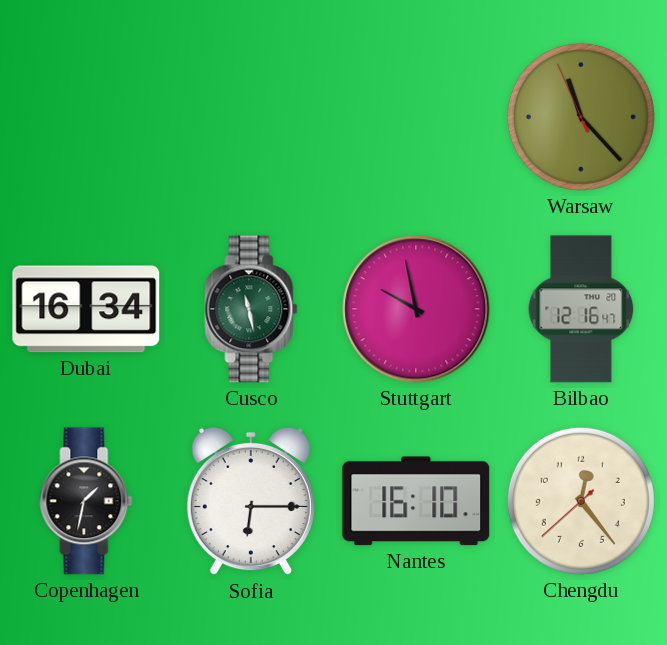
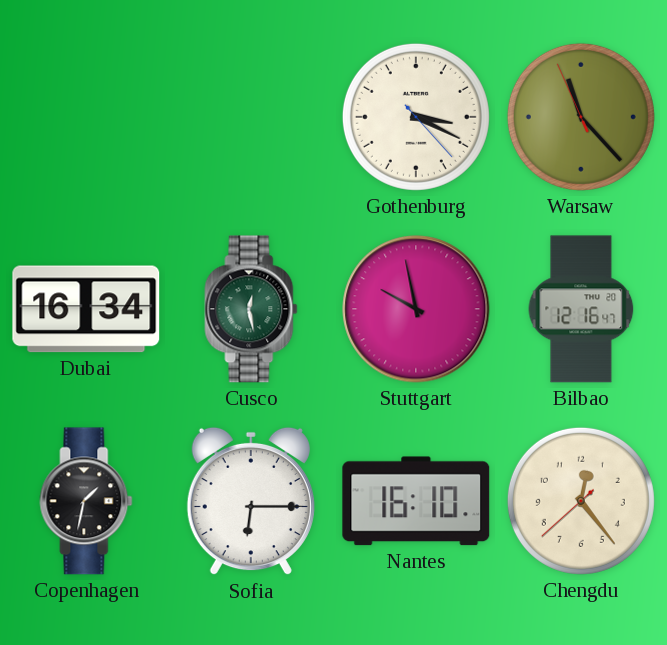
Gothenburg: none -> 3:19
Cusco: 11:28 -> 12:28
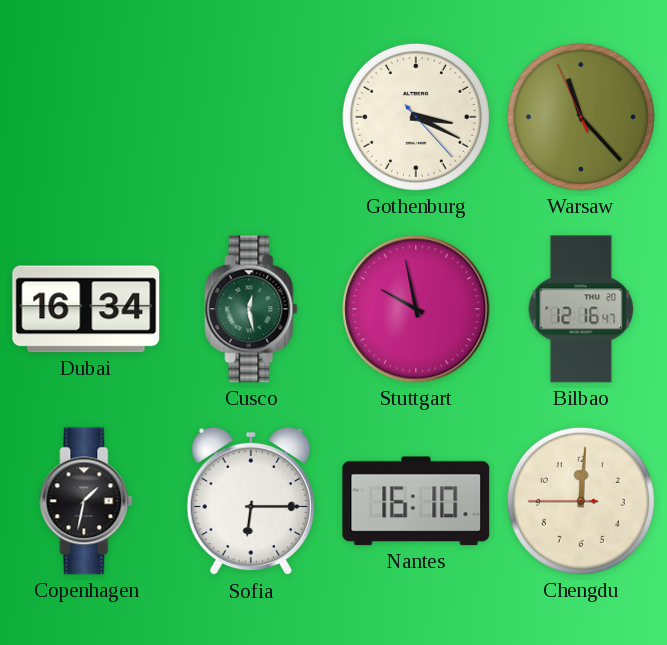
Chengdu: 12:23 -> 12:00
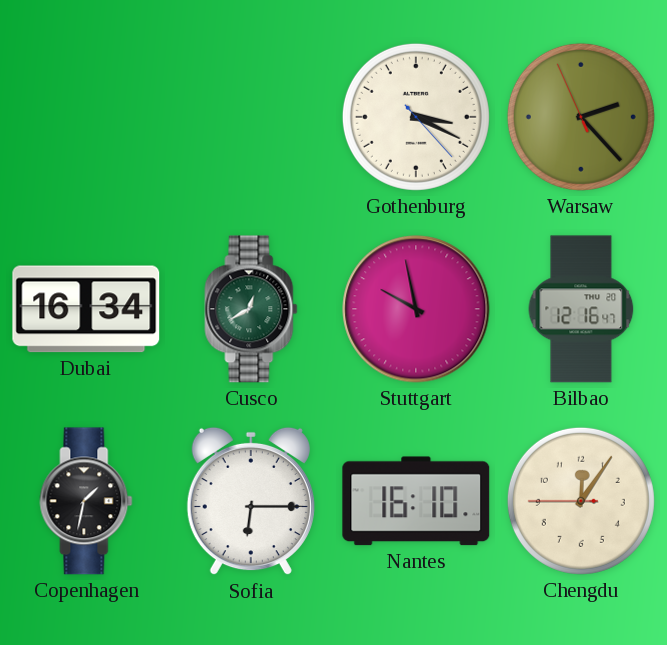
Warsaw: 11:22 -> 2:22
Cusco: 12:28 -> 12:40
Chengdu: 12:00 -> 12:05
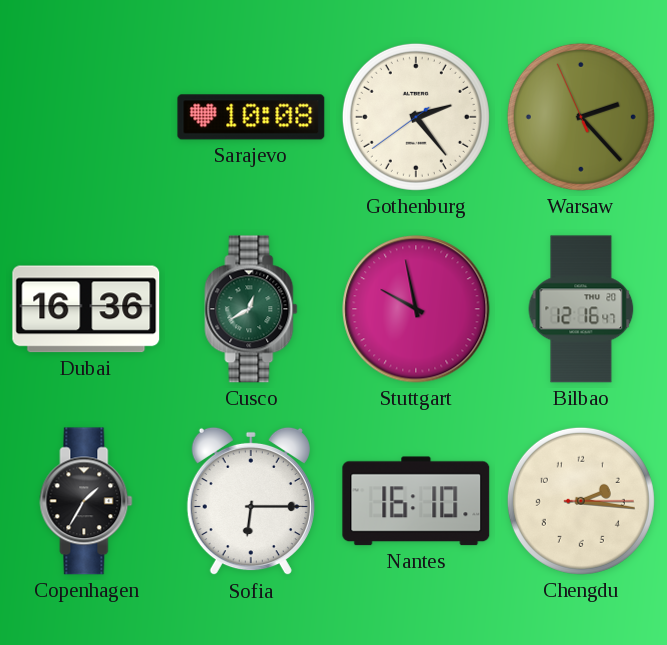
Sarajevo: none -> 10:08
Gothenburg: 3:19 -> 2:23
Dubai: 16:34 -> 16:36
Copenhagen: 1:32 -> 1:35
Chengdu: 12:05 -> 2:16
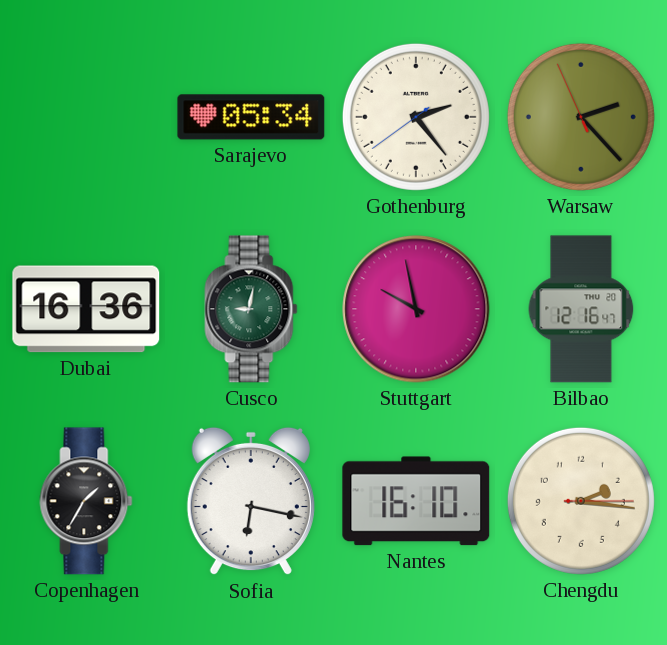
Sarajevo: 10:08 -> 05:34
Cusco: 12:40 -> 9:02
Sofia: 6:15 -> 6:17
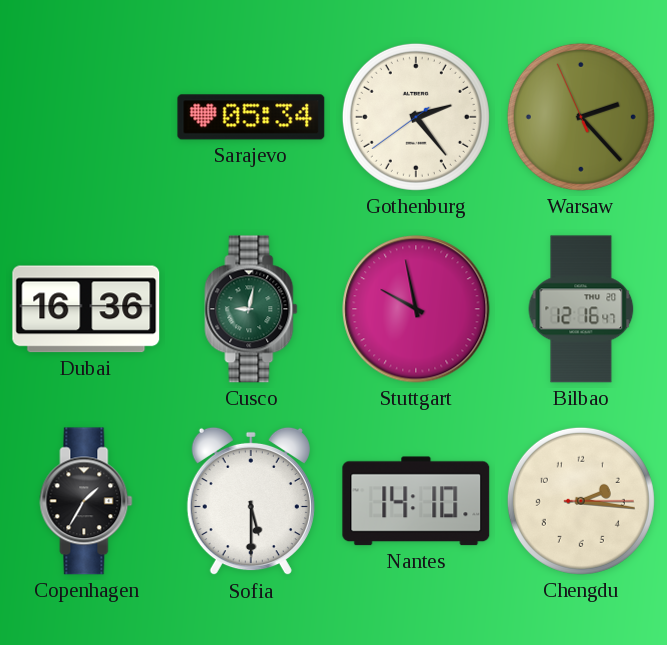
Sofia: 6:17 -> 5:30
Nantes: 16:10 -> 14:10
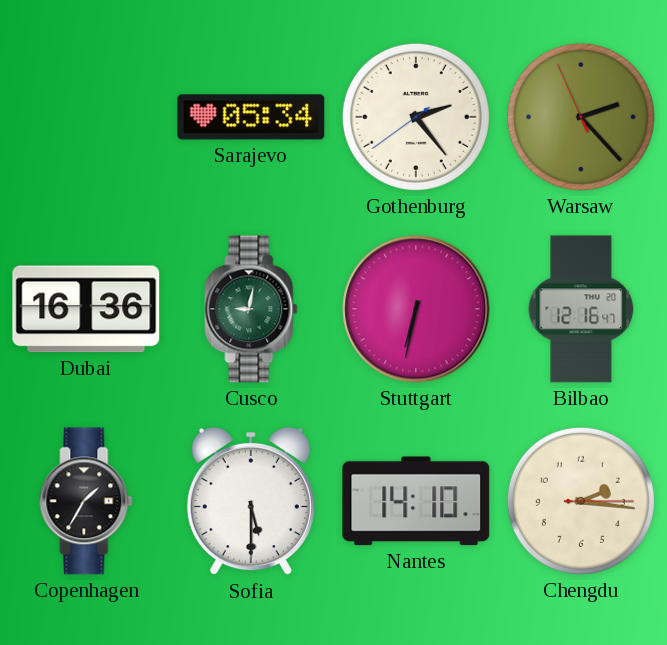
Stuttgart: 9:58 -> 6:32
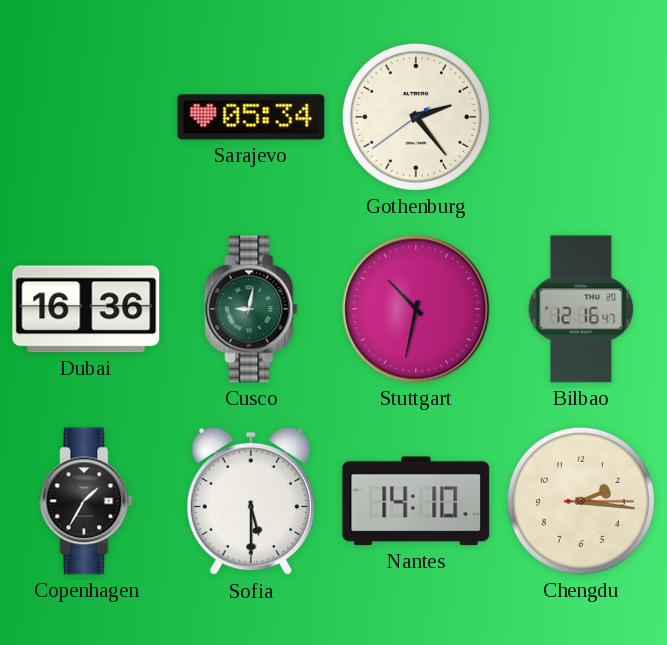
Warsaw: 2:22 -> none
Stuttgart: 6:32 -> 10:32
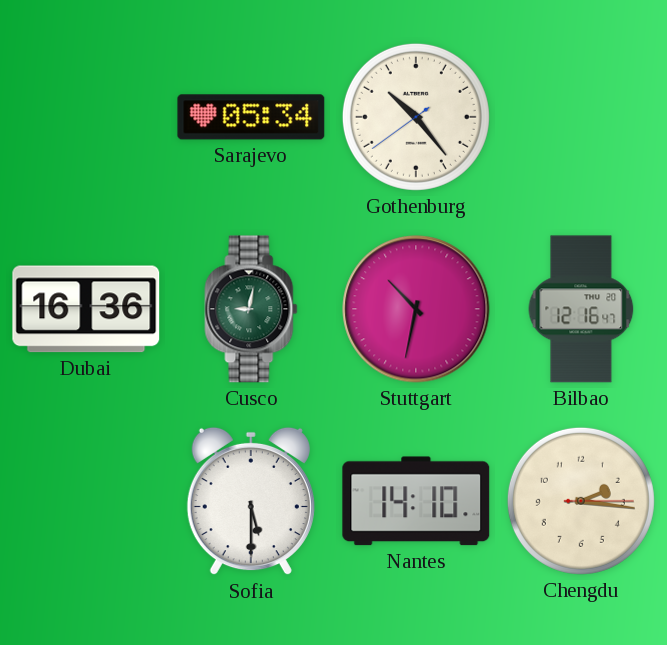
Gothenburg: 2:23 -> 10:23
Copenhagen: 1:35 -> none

Work required:
Reproduce every line of the material above word for word, leaving out the pictures.

Answer:
Gothenburg: none -> 3:19
Cusco: 11:28 -> 12:28
Chengdu: 12:23 -> 12:00
Warsaw: 11:22 -> 2:22
Cusco: 12:28 -> 12:40
Chengdu: 12:00 -> 12:05
Sarajevo: none -> 10:08
Gothenburg: 3:19 -> 2:23
Dubai: 16:34 -> 16:36
Copenhagen: 1:32 -> 1:35
Chengdu: 12:05 -> 2:16
Sarajevo: 10:08 -> 05:34
Cusco: 12:40 -> 9:02
Sofia: 6:15 -> 6:17
Sofia: 6:17 -> 5:30
Nantes: 16:10 -> 14:10
Stuttgart: 9:58 -> 6:32
Warsaw: 2:22 -> none
Stuttgart: 6:32 -> 10:32
Gothenburg: 2:23 -> 10:23
Copenhagen: 1:35 -> none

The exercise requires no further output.